▸ **Material provided**

+--

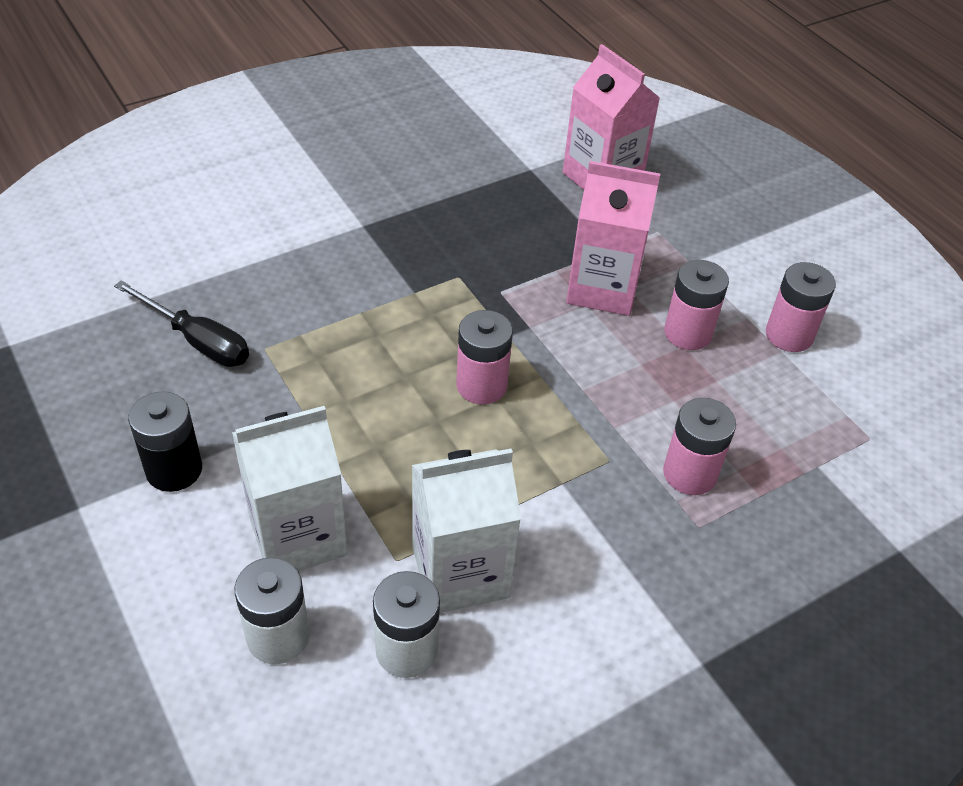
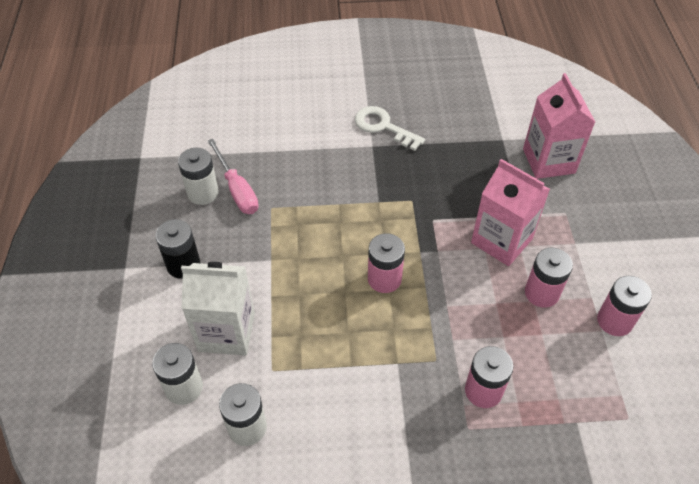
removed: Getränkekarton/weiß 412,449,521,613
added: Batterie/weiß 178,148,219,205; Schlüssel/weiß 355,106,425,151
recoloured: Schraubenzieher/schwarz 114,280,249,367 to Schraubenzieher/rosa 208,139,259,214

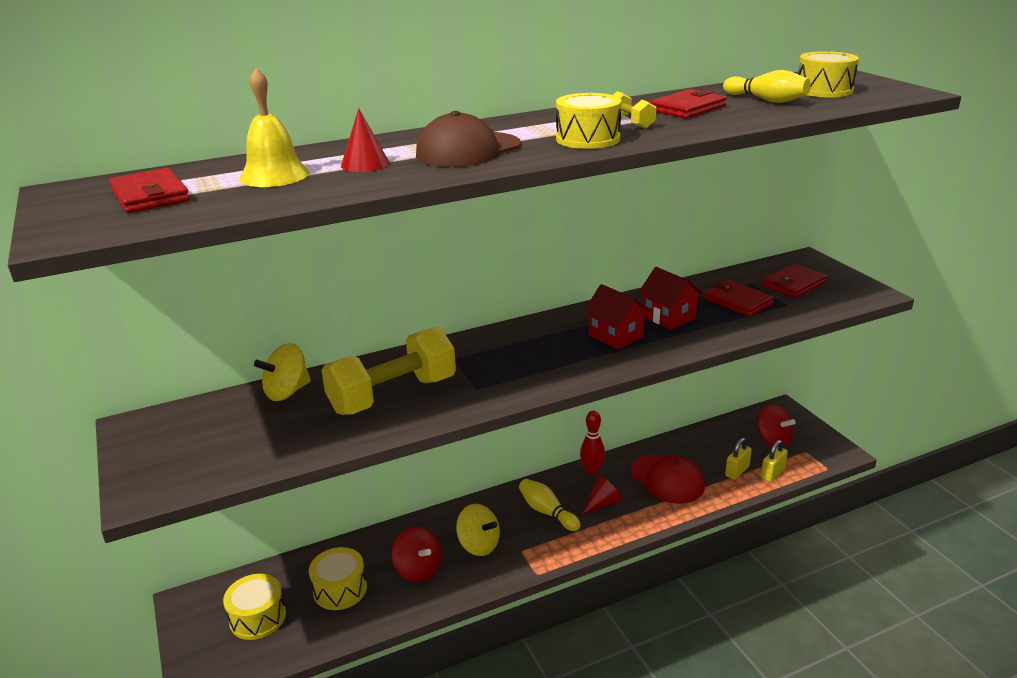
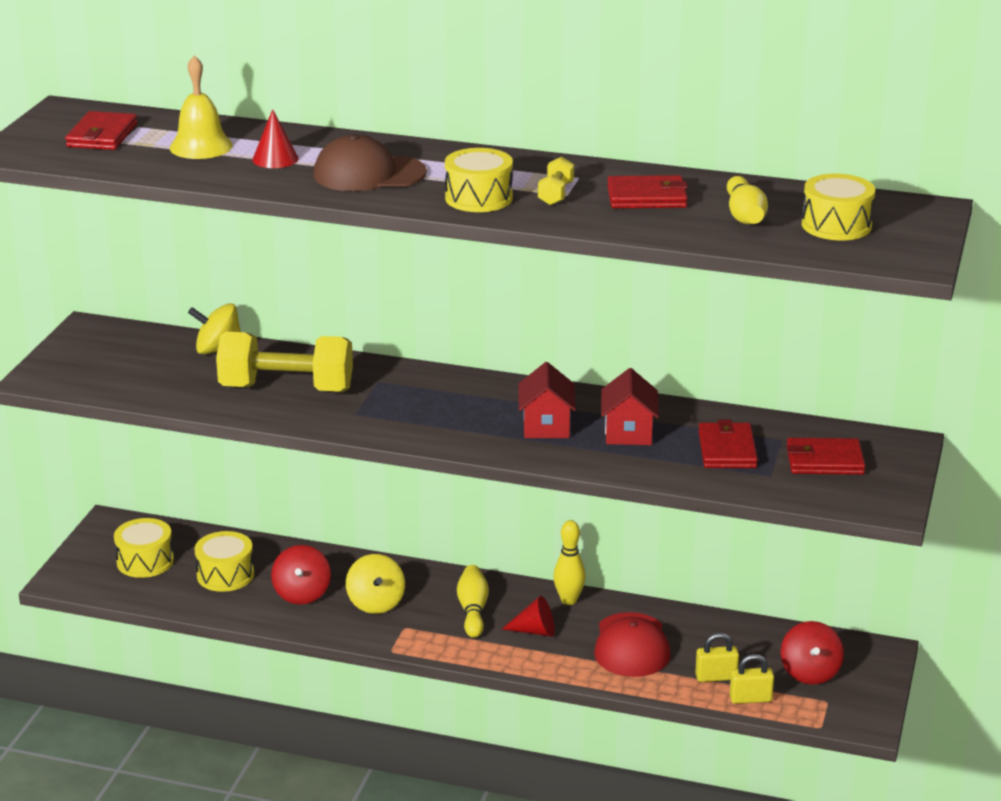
recoloured: Bowlingkegel/rot 580,410,605,476 to Bowlingkegel/gelb 553,520,586,605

+--

Copy, from the data above, every line where the word "weiß" appears.

▸ **Response box**
removed: Getränkekarton/weiß 412,449,521,613
added: Batterie/weiß 178,148,219,205; Schlüssel/weiß 355,106,425,151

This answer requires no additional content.